● Work to do
Copy everything from the start of the entries down to the line containing "cyan hexagon: rotated", including that line. Leave the pictures out of your copy.

● Dataset excerpts
▬▬▬
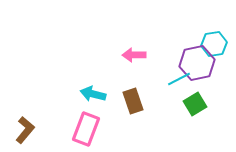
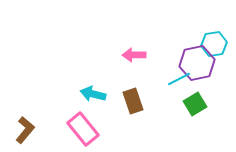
pink rectangle: moved 3 px left; rotated 60 degrees counterclockwise
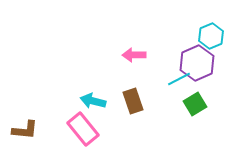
cyan hexagon: moved 3 px left, 8 px up; rotated 15 degrees counterclockwise
purple hexagon: rotated 12 degrees counterclockwise
cyan arrow: moved 7 px down
brown L-shape: rotated 56 degrees clockwise
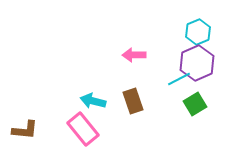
cyan hexagon: moved 13 px left, 4 px up
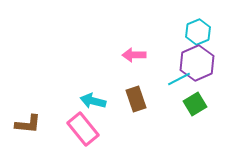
brown rectangle: moved 3 px right, 2 px up
brown L-shape: moved 3 px right, 6 px up
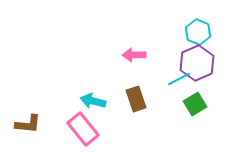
cyan hexagon: rotated 15 degrees counterclockwise
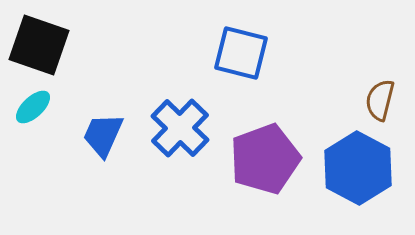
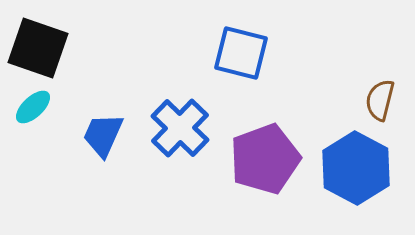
black square: moved 1 px left, 3 px down
blue hexagon: moved 2 px left
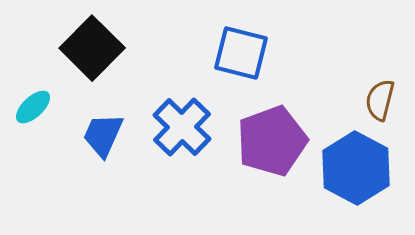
black square: moved 54 px right; rotated 26 degrees clockwise
blue cross: moved 2 px right, 1 px up
purple pentagon: moved 7 px right, 18 px up
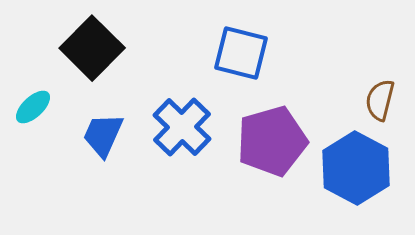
purple pentagon: rotated 4 degrees clockwise
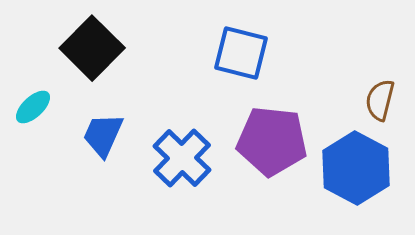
blue cross: moved 31 px down
purple pentagon: rotated 22 degrees clockwise
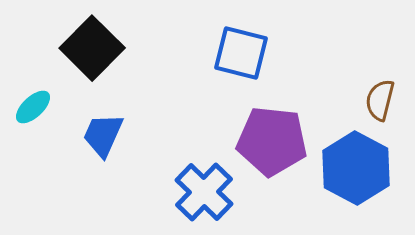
blue cross: moved 22 px right, 34 px down
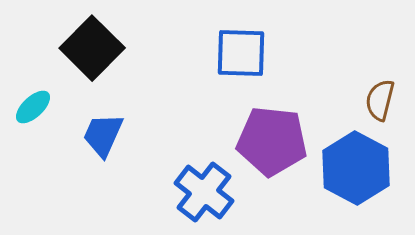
blue square: rotated 12 degrees counterclockwise
blue cross: rotated 6 degrees counterclockwise
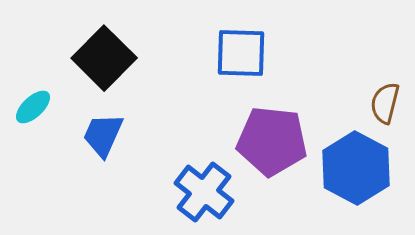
black square: moved 12 px right, 10 px down
brown semicircle: moved 5 px right, 3 px down
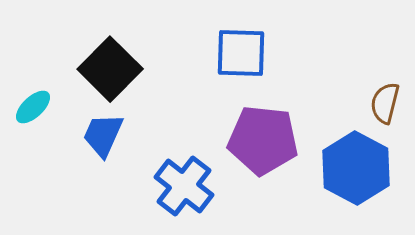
black square: moved 6 px right, 11 px down
purple pentagon: moved 9 px left, 1 px up
blue cross: moved 20 px left, 6 px up
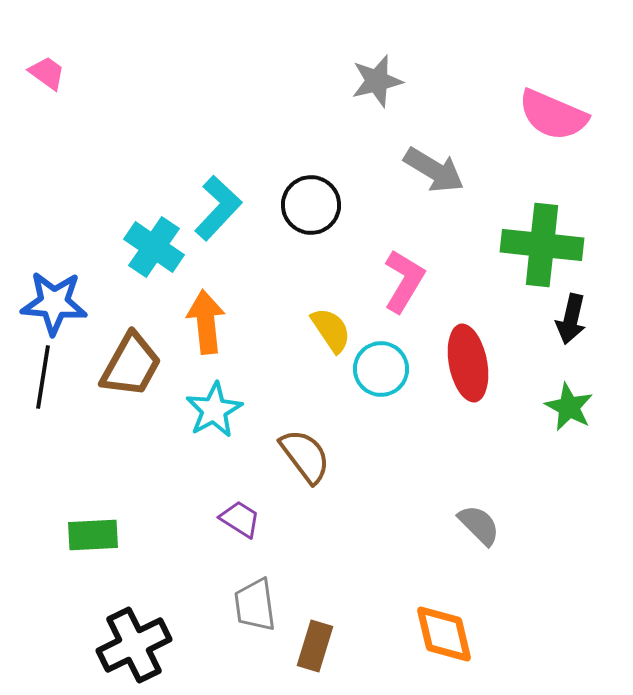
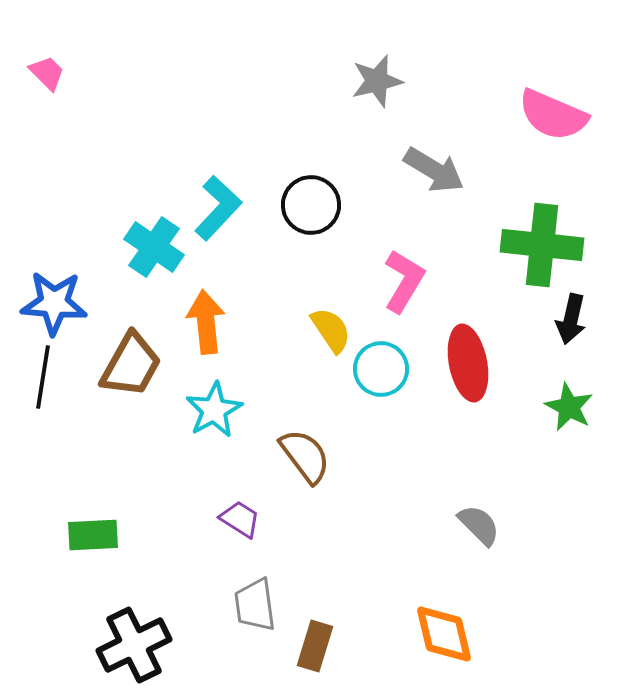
pink trapezoid: rotated 9 degrees clockwise
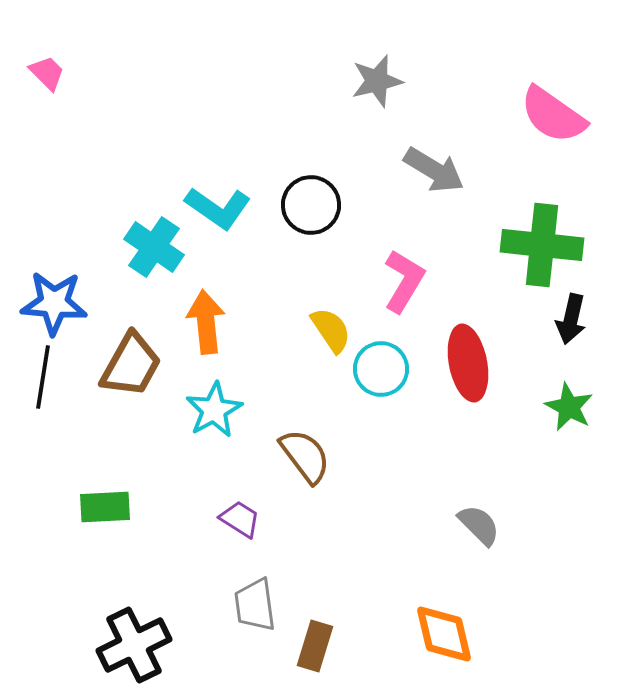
pink semicircle: rotated 12 degrees clockwise
cyan L-shape: rotated 82 degrees clockwise
green rectangle: moved 12 px right, 28 px up
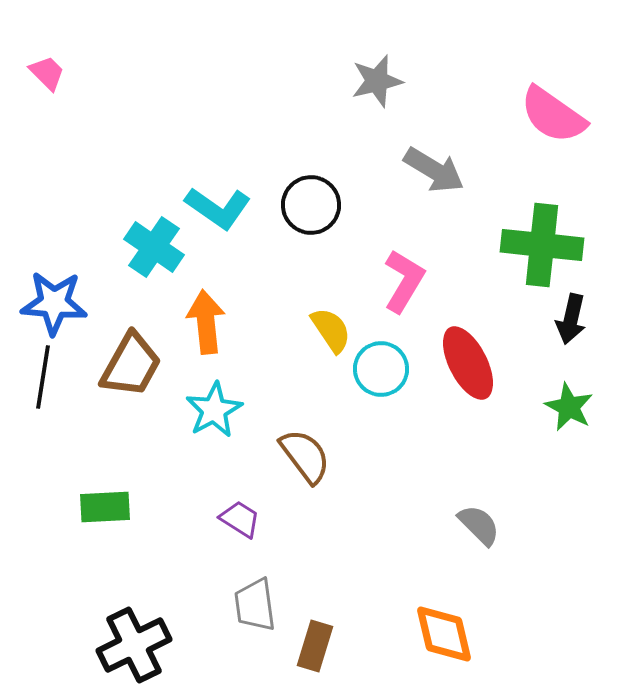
red ellipse: rotated 16 degrees counterclockwise
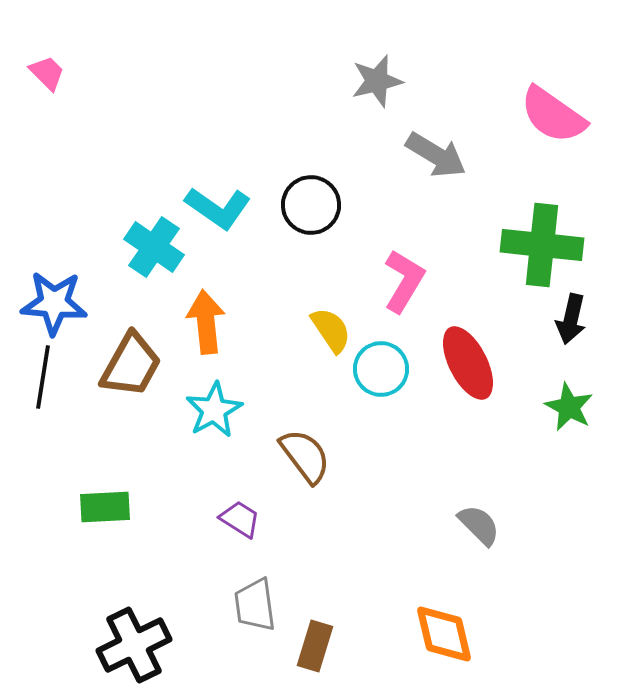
gray arrow: moved 2 px right, 15 px up
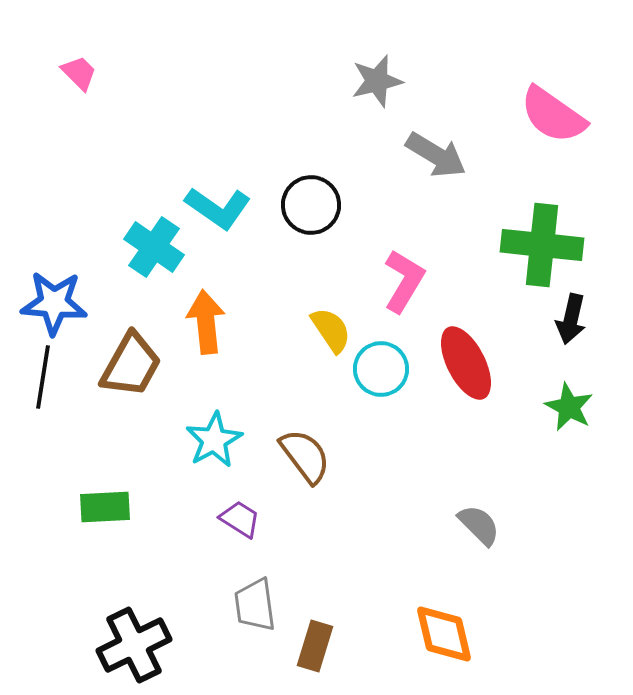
pink trapezoid: moved 32 px right
red ellipse: moved 2 px left
cyan star: moved 30 px down
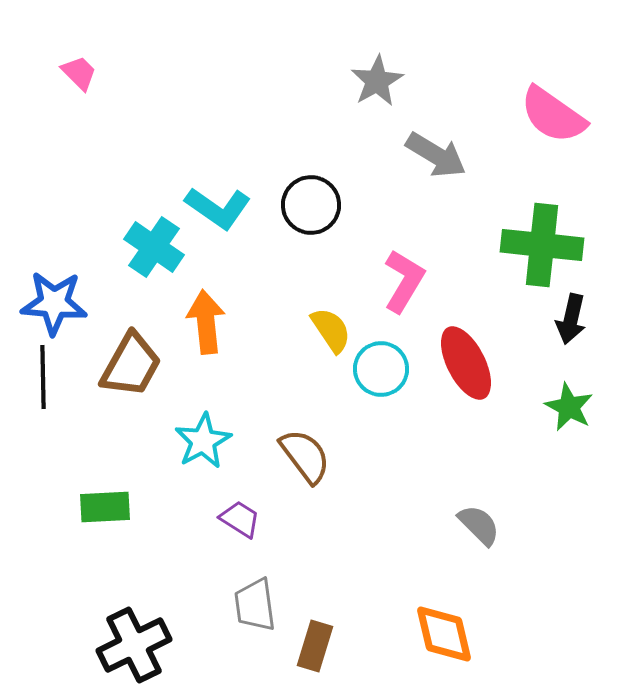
gray star: rotated 16 degrees counterclockwise
black line: rotated 10 degrees counterclockwise
cyan star: moved 11 px left, 1 px down
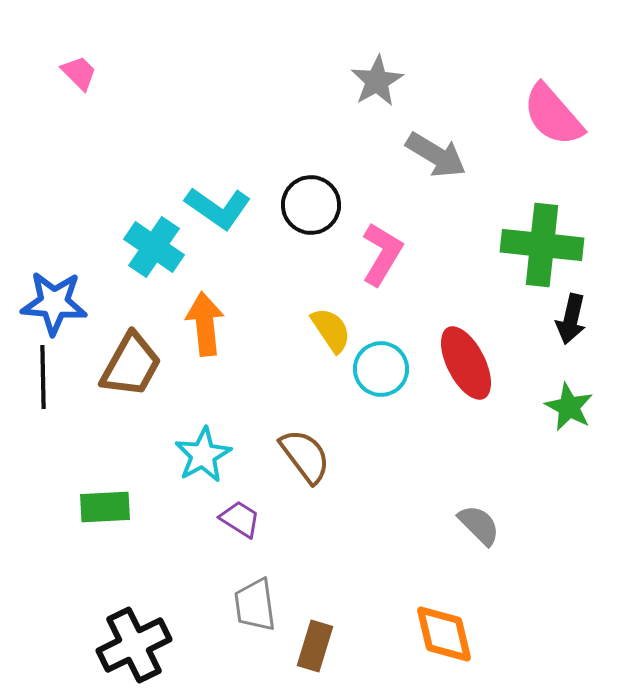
pink semicircle: rotated 14 degrees clockwise
pink L-shape: moved 22 px left, 27 px up
orange arrow: moved 1 px left, 2 px down
cyan star: moved 14 px down
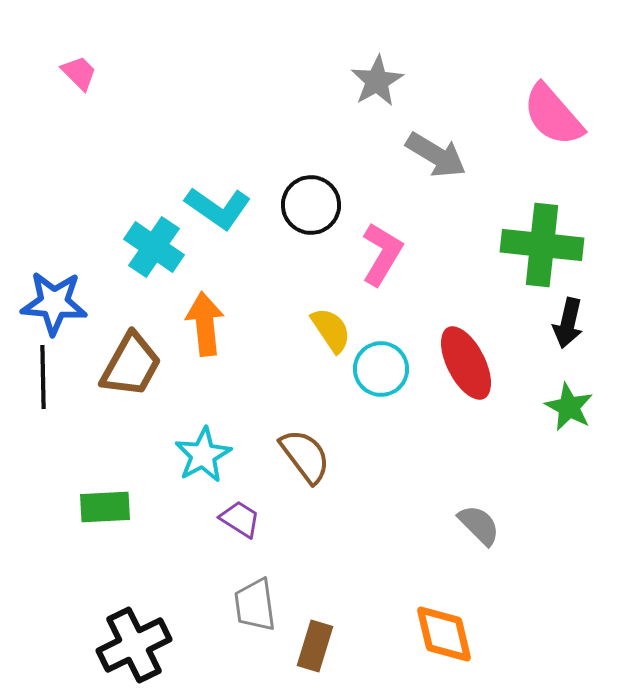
black arrow: moved 3 px left, 4 px down
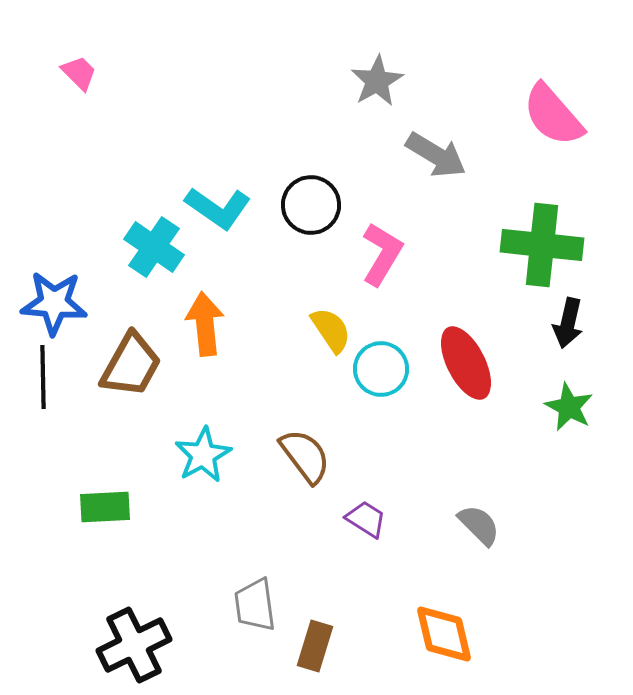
purple trapezoid: moved 126 px right
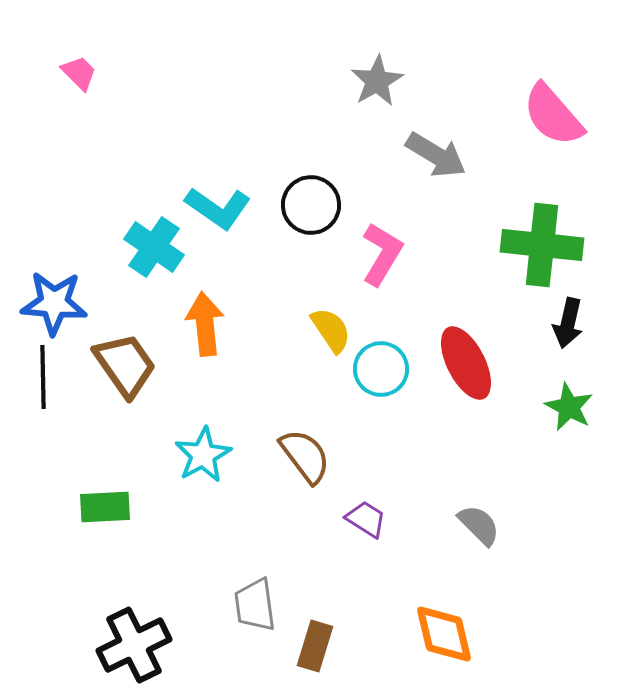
brown trapezoid: moved 6 px left; rotated 64 degrees counterclockwise
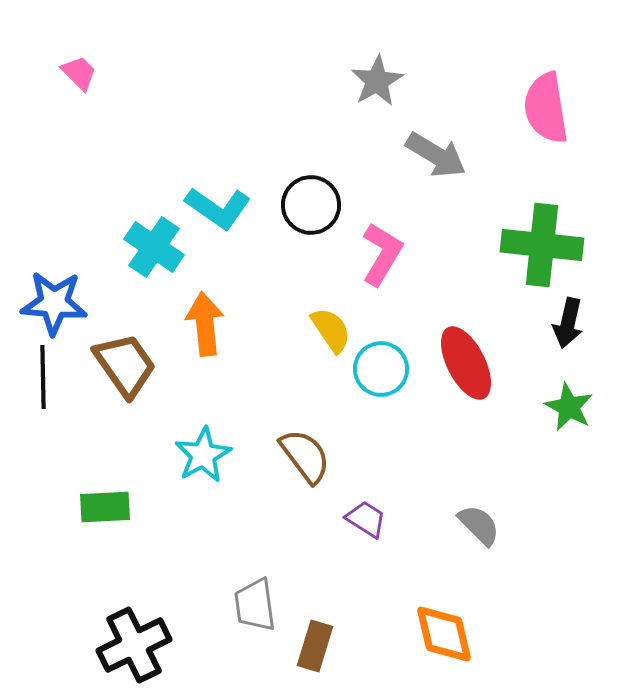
pink semicircle: moved 7 px left, 7 px up; rotated 32 degrees clockwise
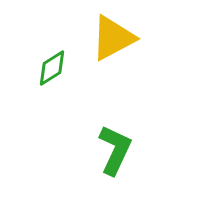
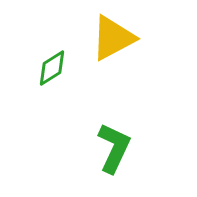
green L-shape: moved 1 px left, 2 px up
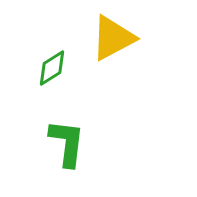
green L-shape: moved 47 px left, 5 px up; rotated 18 degrees counterclockwise
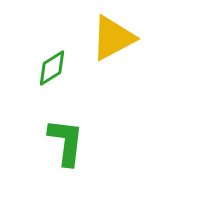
green L-shape: moved 1 px left, 1 px up
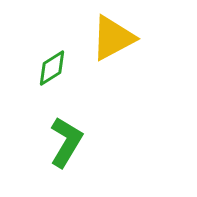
green L-shape: rotated 24 degrees clockwise
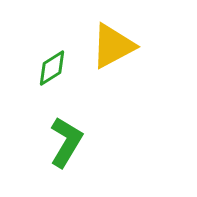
yellow triangle: moved 8 px down
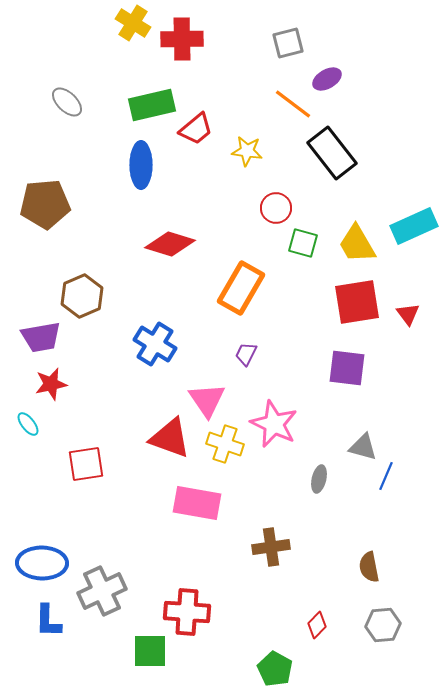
▬▬▬
● Final result
pink rectangle: moved 3 px left; rotated 60 degrees counterclockwise
cyan hexagon: moved 3 px left, 8 px up; rotated 15 degrees counterclockwise
purple hexagon: rotated 12 degrees counterclockwise
cyan arrow: moved 7 px down
brown L-shape: rotated 56 degrees clockwise
cyan hexagon: moved 13 px left, 4 px up
brown rectangle: moved 3 px right, 2 px up
brown L-shape: moved 3 px right, 6 px up
cyan hexagon: rotated 15 degrees counterclockwise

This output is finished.